• [Problem description]: Only the lines from the one containing "(226, 127) = (278, 155): green" to the end of the records belong in the output; print them exactly.

• [Data shown]:
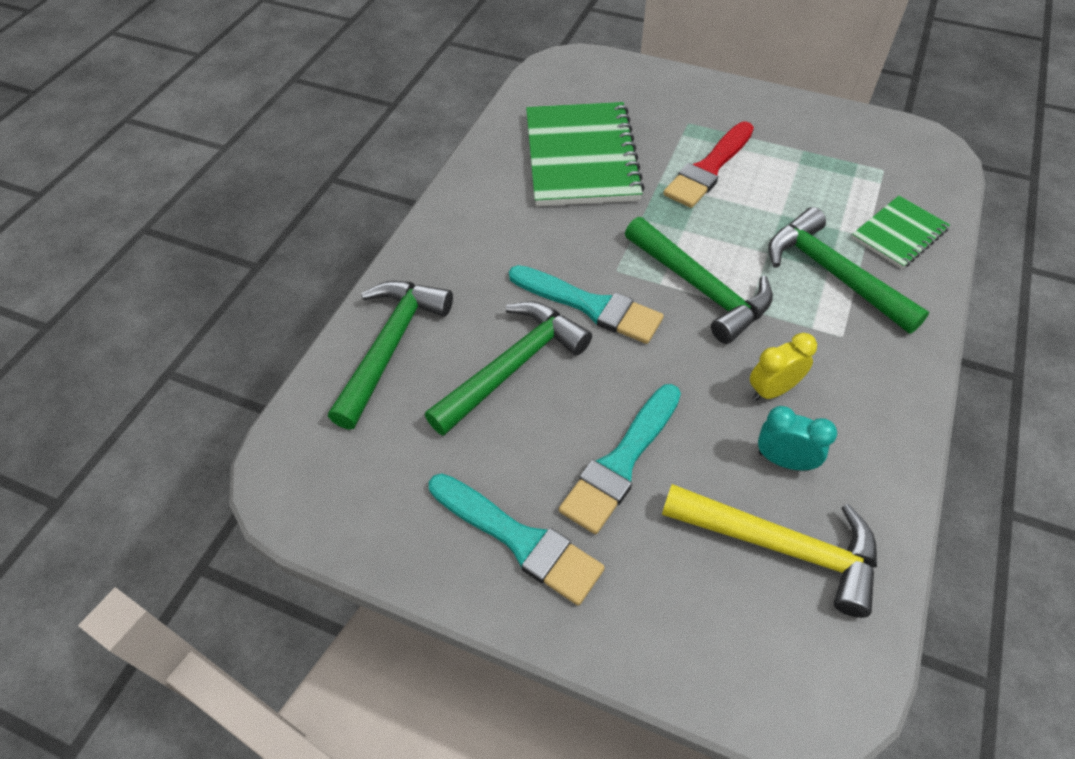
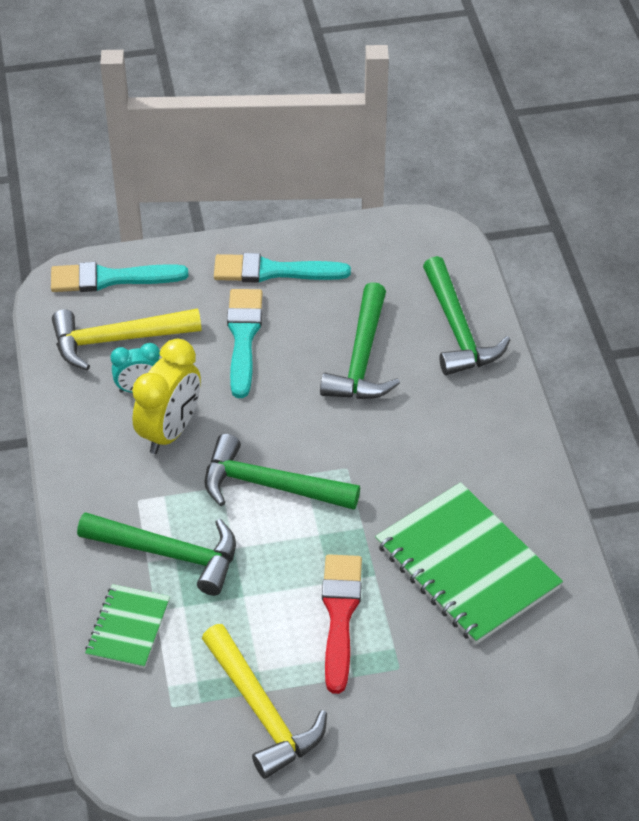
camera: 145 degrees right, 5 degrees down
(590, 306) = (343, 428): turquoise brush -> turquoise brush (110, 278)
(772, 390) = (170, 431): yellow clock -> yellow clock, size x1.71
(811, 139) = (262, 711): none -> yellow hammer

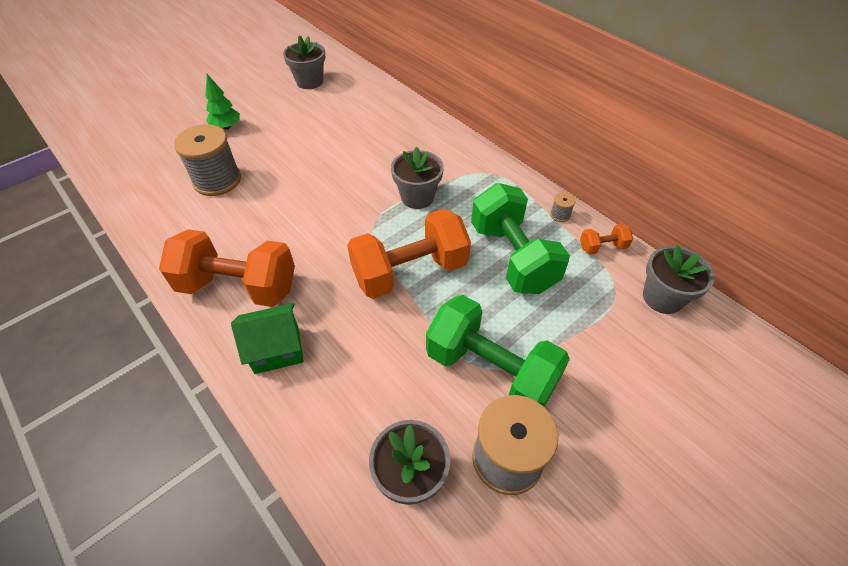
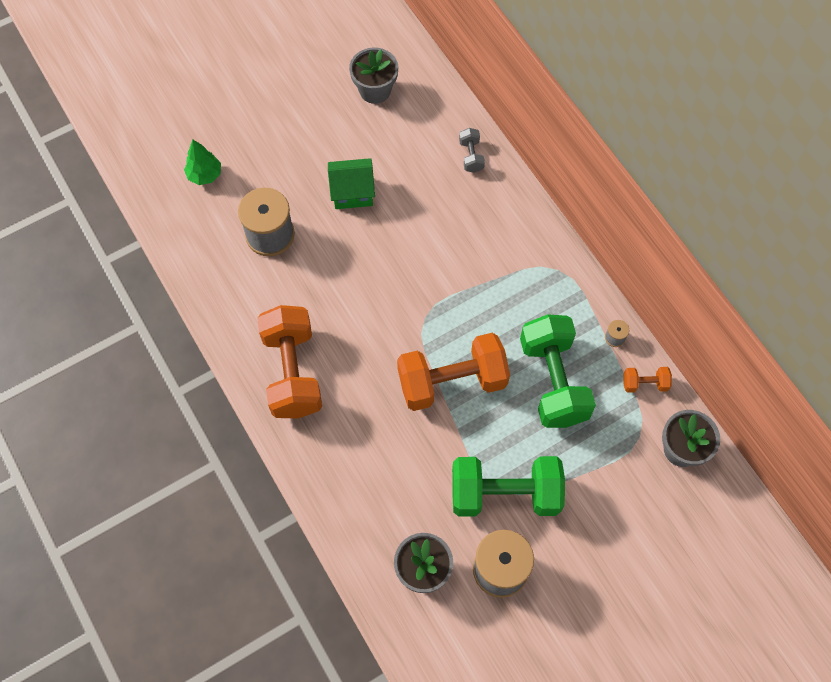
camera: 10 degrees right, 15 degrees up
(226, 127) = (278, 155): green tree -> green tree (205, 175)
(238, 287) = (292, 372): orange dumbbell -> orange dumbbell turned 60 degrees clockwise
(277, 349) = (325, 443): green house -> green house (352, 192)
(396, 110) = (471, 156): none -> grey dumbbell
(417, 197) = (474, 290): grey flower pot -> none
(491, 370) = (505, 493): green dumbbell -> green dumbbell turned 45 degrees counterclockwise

• [Answer to this task]:
(226, 127) = (278, 155): green tree -> green tree (205, 175)
(238, 287) = (292, 372): orange dumbbell -> orange dumbbell turned 60 degrees clockwise
(277, 349) = (325, 443): green house -> green house (352, 192)
(396, 110) = (471, 156): none -> grey dumbbell
(417, 197) = (474, 290): grey flower pot -> none
(491, 370) = (505, 493): green dumbbell -> green dumbbell turned 45 degrees counterclockwise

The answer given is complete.